**What you will do**
Please count how many lines in the entries below contain the word "time" and reply with that number alone.

*-*-*

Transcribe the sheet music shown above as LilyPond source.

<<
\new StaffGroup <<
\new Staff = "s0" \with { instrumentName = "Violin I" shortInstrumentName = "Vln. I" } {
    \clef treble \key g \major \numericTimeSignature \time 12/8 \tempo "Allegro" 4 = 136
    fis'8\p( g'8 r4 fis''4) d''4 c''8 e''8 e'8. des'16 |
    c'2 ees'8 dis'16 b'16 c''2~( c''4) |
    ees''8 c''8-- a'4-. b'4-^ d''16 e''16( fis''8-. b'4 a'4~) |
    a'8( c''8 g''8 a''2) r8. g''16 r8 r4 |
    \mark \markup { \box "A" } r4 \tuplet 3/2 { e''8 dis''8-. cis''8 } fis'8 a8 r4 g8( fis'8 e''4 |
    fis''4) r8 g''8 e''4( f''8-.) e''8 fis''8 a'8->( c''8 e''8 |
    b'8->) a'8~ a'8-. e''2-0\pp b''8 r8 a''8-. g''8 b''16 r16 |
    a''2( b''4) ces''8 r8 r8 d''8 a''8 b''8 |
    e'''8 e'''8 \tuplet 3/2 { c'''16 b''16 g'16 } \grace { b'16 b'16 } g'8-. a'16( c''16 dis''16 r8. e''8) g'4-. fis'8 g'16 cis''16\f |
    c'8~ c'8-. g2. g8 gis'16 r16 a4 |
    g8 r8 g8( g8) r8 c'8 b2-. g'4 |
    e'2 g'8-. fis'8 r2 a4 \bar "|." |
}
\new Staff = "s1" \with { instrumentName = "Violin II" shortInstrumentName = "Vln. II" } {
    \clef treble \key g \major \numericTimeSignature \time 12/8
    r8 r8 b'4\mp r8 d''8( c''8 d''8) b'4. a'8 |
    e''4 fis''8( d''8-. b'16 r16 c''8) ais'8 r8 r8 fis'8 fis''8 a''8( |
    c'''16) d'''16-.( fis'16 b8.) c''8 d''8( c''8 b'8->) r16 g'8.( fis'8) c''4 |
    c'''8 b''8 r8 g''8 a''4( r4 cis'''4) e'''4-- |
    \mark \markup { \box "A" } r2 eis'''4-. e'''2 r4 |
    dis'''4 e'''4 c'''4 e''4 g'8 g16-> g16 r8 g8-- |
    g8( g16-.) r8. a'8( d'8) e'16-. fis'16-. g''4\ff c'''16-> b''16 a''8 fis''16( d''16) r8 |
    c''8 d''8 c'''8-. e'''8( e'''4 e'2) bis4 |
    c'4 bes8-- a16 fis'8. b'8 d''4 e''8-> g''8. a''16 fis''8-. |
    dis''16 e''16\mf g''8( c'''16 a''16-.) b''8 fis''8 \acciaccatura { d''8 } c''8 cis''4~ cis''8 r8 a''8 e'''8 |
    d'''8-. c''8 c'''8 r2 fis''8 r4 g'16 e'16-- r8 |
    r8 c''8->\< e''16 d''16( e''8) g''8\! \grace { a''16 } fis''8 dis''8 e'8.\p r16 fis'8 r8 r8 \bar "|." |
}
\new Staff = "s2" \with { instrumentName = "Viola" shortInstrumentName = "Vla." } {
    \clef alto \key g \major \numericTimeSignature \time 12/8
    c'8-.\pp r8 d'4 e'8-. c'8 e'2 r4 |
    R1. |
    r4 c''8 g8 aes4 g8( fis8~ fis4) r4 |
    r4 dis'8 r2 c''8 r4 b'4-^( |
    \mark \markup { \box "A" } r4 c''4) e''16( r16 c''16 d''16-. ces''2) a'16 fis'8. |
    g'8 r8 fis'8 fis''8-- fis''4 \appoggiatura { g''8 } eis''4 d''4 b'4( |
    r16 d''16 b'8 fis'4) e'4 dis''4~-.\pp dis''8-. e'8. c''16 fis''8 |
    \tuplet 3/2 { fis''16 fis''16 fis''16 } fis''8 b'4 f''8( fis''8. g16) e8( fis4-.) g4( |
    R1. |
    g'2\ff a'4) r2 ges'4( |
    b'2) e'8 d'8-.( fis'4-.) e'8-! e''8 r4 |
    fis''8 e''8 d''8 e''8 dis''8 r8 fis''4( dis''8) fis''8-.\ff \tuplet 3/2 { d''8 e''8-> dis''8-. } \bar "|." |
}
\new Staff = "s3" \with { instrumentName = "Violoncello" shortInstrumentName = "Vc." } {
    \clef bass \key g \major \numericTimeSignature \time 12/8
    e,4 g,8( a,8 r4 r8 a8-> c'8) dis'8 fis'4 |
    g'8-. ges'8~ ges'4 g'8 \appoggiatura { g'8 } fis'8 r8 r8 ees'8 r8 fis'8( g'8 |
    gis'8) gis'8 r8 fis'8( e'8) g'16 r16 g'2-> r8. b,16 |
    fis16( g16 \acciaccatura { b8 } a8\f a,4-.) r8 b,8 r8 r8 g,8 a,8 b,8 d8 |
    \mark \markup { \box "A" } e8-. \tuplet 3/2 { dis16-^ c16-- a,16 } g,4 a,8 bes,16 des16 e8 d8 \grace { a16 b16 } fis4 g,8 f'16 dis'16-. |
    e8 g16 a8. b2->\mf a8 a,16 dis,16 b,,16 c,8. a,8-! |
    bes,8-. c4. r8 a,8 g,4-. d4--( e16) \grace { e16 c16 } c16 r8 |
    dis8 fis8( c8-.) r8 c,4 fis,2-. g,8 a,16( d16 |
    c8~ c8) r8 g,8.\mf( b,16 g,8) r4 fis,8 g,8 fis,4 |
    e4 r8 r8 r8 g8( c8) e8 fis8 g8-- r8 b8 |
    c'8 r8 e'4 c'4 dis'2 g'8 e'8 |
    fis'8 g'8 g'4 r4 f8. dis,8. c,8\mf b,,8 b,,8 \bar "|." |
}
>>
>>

*-*-*

**Solution to this problem**
4